What the task requires>
The listing below must be reproduced in full, exactly as written.

Data for the task>
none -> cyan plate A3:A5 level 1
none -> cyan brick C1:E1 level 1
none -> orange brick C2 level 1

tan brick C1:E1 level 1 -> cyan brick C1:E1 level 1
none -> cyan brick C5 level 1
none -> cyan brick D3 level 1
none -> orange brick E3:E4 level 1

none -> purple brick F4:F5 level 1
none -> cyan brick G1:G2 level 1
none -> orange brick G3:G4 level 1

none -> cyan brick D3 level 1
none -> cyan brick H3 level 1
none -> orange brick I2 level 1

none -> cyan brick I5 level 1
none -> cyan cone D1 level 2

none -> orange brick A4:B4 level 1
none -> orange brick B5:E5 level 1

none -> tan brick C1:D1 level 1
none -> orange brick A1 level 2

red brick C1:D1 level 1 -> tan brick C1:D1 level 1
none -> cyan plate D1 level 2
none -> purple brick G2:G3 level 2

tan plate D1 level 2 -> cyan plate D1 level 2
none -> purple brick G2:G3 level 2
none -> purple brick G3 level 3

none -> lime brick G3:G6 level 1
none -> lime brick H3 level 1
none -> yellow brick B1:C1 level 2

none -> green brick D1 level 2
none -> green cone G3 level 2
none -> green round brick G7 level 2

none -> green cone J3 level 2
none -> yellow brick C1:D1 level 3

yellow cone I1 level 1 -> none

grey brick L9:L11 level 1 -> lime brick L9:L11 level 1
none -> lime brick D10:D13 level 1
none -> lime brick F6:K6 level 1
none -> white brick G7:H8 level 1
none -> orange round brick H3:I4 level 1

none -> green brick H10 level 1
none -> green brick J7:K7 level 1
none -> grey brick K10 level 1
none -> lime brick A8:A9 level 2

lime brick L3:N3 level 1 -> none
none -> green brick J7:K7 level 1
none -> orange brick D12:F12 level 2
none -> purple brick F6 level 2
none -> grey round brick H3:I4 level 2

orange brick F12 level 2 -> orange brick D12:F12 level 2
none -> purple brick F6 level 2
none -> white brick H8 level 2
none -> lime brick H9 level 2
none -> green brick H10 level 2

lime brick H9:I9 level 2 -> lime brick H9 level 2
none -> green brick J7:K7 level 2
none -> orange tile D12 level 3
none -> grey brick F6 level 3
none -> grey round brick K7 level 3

Your solution>
none -> cyan plate A3:A5 level 1
none -> cyan brick C1:E1 level 1
none -> orange brick C2 level 1

tan brick C1:E1 level 1 -> cyan brick C1:E1 level 1
none -> cyan brick C5 level 1
none -> cyan brick D3 level 1
none -> orange brick E3:E4 level 1

none -> purple brick F4:F5 level 1
none -> cyan brick G1:G2 level 1
none -> orange brick G3:G4 level 1

none -> cyan brick D3 level 1
none -> cyan brick H3 level 1
none -> orange brick I2 level 1

none -> cyan brick I5 level 1
none -> cyan cone D1 level 2

none -> orange brick A4:B4 level 1
none -> orange brick B5:E5 level 1

none -> tan brick C1:D1 level 1
none -> orange brick A1 level 2

red brick C1:D1 level 1 -> tan brick C1:D1 level 1
none -> cyan plate D1 level 2
none -> purple brick G2:G3 level 2

tan plate D1 level 2 -> cyan plate D1 level 2
none -> purple brick G2:G3 level 2
none -> purple brick G3 level 3

none -> lime brick G3:G6 level 1
none -> lime brick H3 level 1
none -> yellow brick B1:C1 level 2

none -> green brick D1 level 2
none -> green cone G3 level 2
none -> green round brick G7 level 2

none -> green cone J3 level 2
none -> yellow brick C1:D1 level 3

yellow cone I1 level 1 -> none

grey brick L9:L11 level 1 -> lime brick L9:L11 level 1
none -> lime brick D10:D13 level 1
none -> lime brick F6:K6 level 1
none -> white brick G7:H8 level 1
none -> orange round brick H3:I4 level 1

none -> green brick H10 level 1
none -> green brick J7:K7 level 1
none -> grey brick K10 level 1
none -> lime brick A8:A9 level 2

lime brick L3:N3 level 1 -> none
none -> green brick J7:K7 level 1
none -> orange brick D12:F12 level 2
none -> purple brick F6 level 2
none -> grey round brick H3:I4 level 2

orange brick F12 level 2 -> orange brick D12:F12 level 2
none -> purple brick F6 level 2
none -> white brick H8 level 2
none -> lime brick H9 level 2
none -> green brick H10 level 2

lime brick H9:I9 level 2 -> lime brick H9 level 2
none -> green brick J7:K7 level 2
none -> orange tile D12 level 3
none -> grey brick F6 level 3
none -> grey round brick K7 level 3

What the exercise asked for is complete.